Work task
Starting at the line that contains "(157, 252) = (791, 313): none -> purple donut", transcribe every remaining line of the entries exactly, including the last one.

Provided data

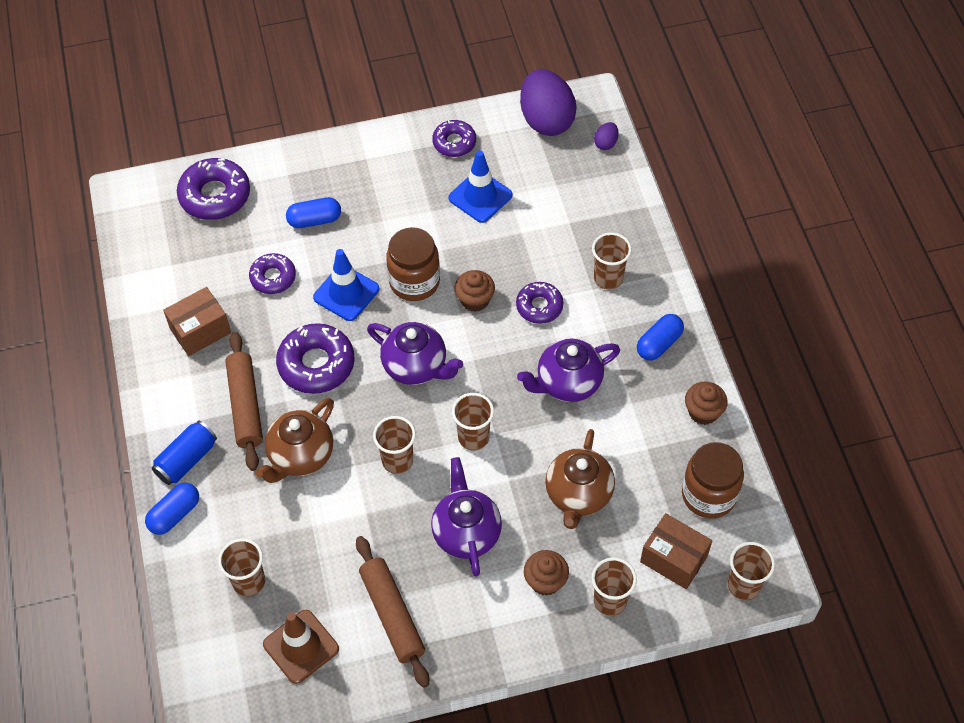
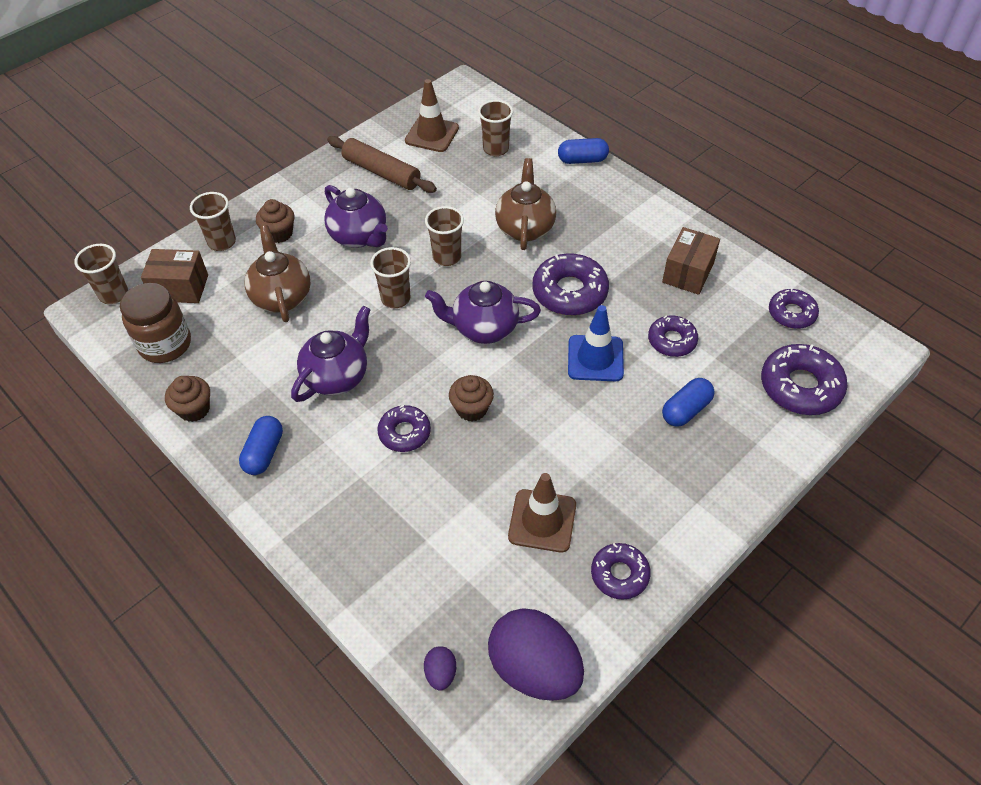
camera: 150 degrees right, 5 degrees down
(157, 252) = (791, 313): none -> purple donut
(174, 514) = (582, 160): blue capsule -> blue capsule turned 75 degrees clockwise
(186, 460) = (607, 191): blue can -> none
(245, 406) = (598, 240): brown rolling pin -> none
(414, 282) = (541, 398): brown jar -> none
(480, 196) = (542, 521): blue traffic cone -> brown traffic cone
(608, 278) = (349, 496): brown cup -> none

Task answer
(157, 252) = (791, 313): none -> purple donut
(174, 514) = (582, 160): blue capsule -> blue capsule turned 75 degrees clockwise
(186, 460) = (607, 191): blue can -> none
(245, 406) = (598, 240): brown rolling pin -> none
(414, 282) = (541, 398): brown jar -> none
(480, 196) = (542, 521): blue traffic cone -> brown traffic cone
(608, 278) = (349, 496): brown cup -> none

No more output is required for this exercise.